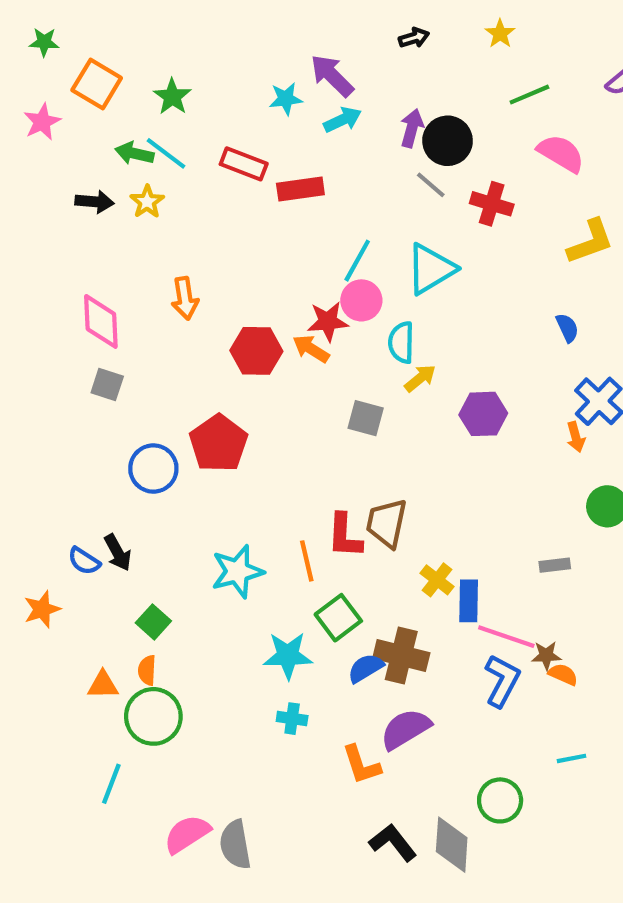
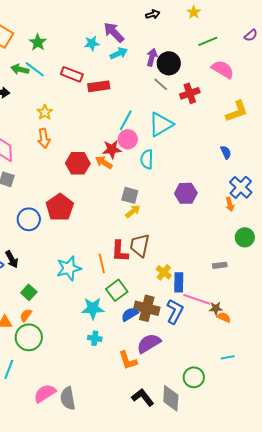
yellow star: (147, 202) -> (45, 112), moved
red cross: (492, 204) -> (190, 93), turned -36
yellow arrow: (420, 378) -> (133, 211), moved
orange semicircle: (147, 670) -> (26, 315), turned 32
blue L-shape: (502, 681) -> (175, 311), moved

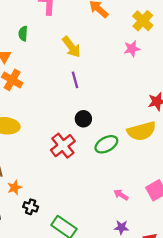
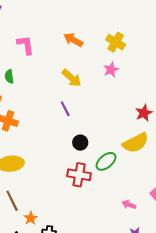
yellow arrow: (71, 47) -> (72, 78), moved
red cross: (63, 146) -> (79, 175), moved, turned -30

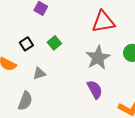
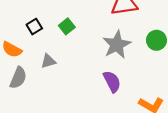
gray semicircle: (25, 101) -> (18, 78), moved

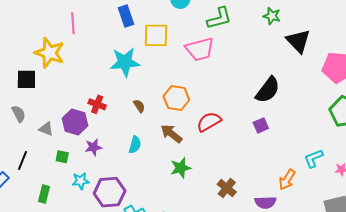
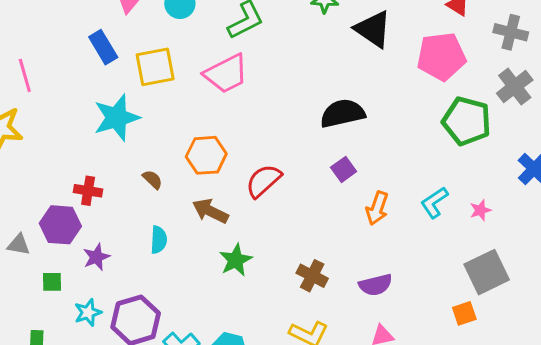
black semicircle: (268, 90) -> (343, 113), turned -128
orange arrow: (287, 180) -> (377, 208), moved

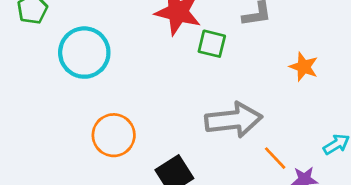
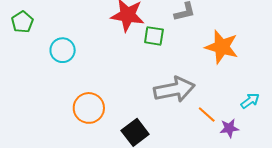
cyan circle: (84, 53) -> (63, 50), size x0.7
orange star: (304, 67) -> (222, 47), size x1.6

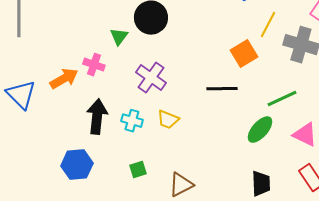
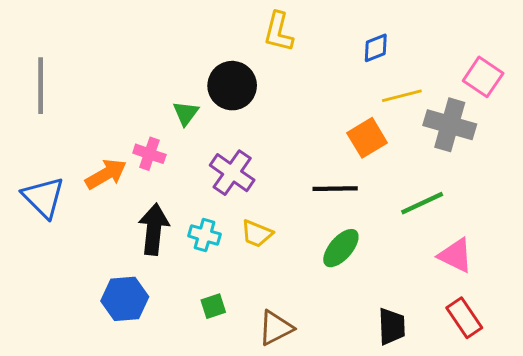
yellow line: (268, 25) -> (402, 96), turned 48
green ellipse: (260, 130) -> (341, 248), moved

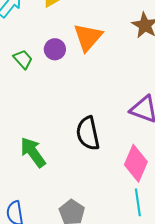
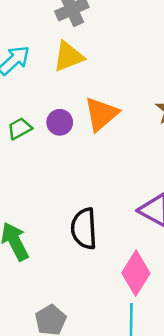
green trapezoid: (23, 59) -> (20, 128), turned -85

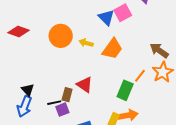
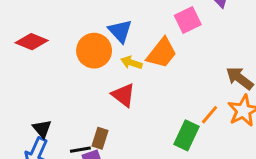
blue triangle: (106, 17) -> (120, 31), moved
orange trapezoid: (112, 49) -> (162, 53), moved
red triangle: (85, 85) -> (123, 95), moved

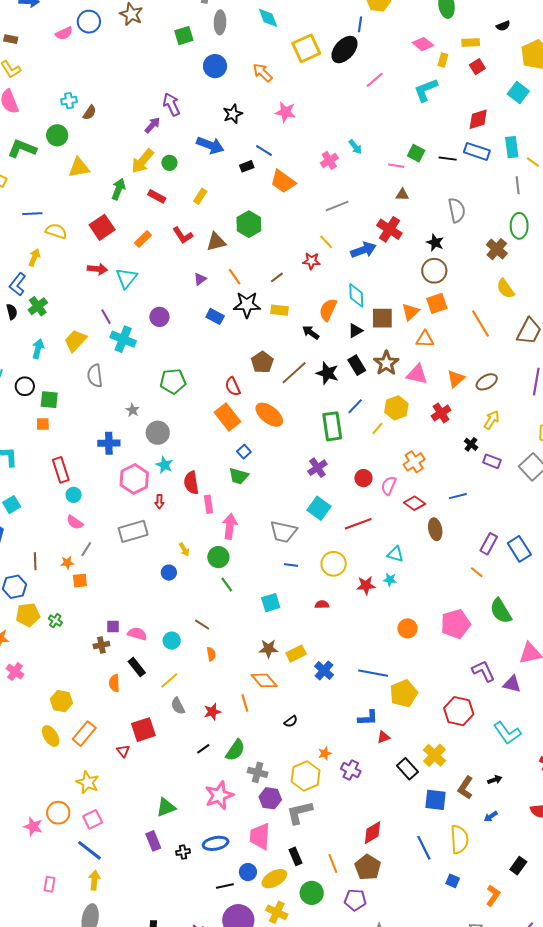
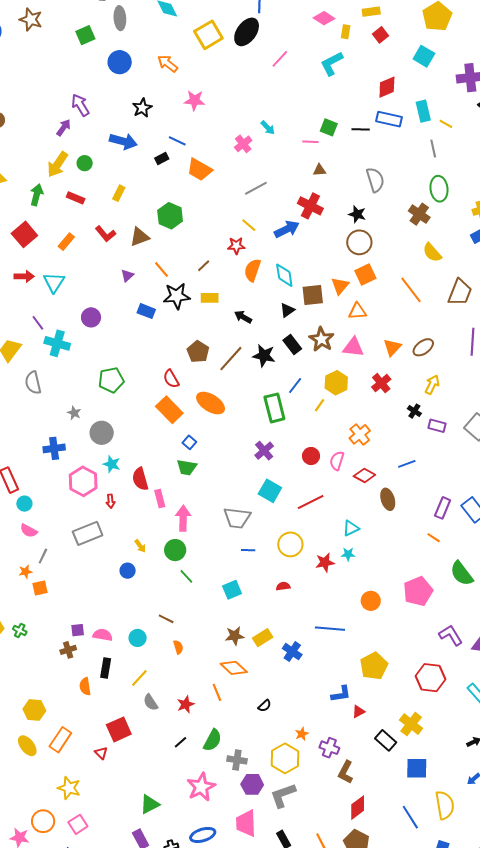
orange semicircle: (328, 310) -> (252, 270), moved
cyan triangle: (395, 554) -> (351, 528), turned -36
black rectangle: (137, 667) -> (106, 668), turned 54
blue line: (373, 673) -> (330, 629), moved
brown L-shape: (465, 788) -> (346, 772), moved

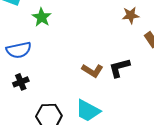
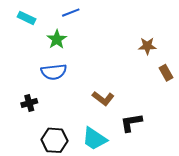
blue semicircle: (19, 50) -> (54, 72), moved
black L-shape: (119, 68) -> (131, 123), moved

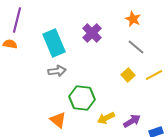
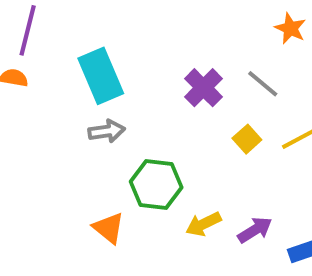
orange star: (133, 19) -> (290, 28), moved
purple cross: (92, 33) -> (203, 88), moved

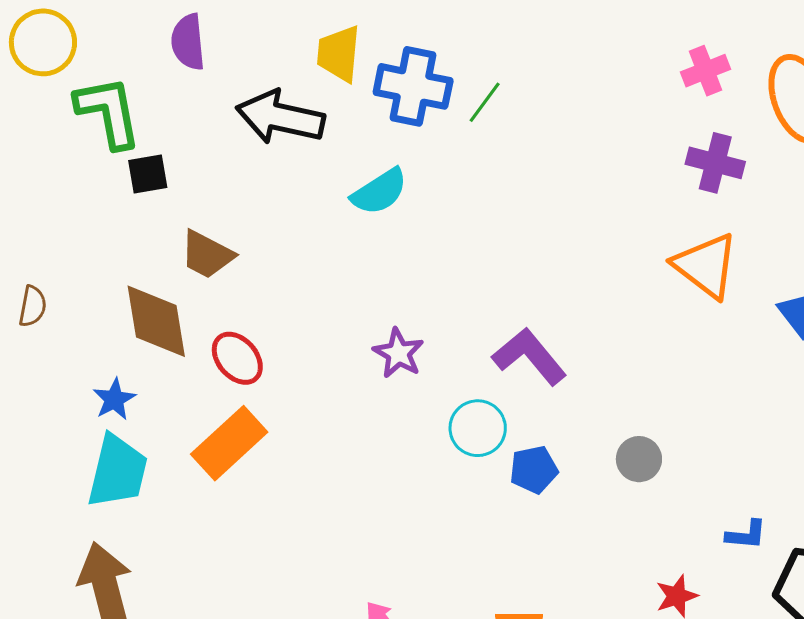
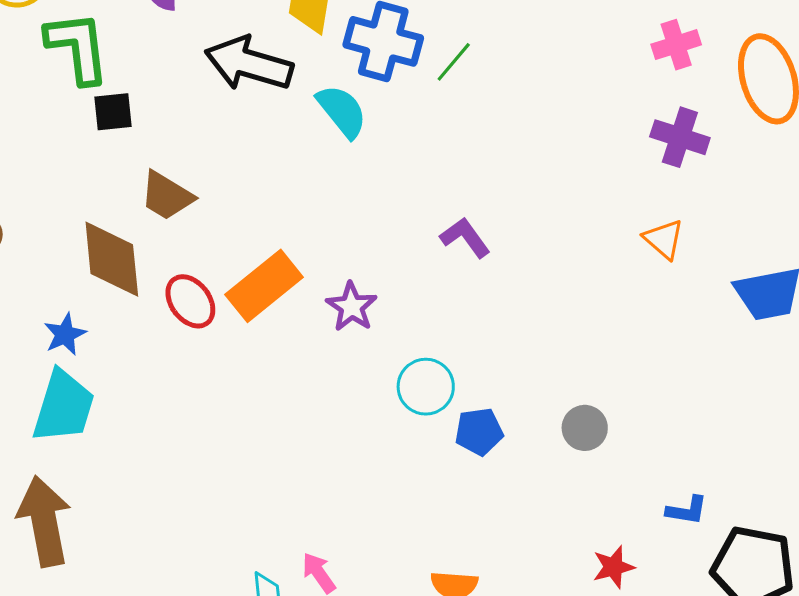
--------------------------------
| Work item |
Search term "yellow": return each line of the data that contains it.

| Answer area |
yellow star: (147, 202) -> (45, 112), moved
yellow arrow: (420, 378) -> (133, 211), moved
yellow arrow: (71, 47) -> (72, 78), moved
yellow line: (268, 25) -> (402, 96), turned 48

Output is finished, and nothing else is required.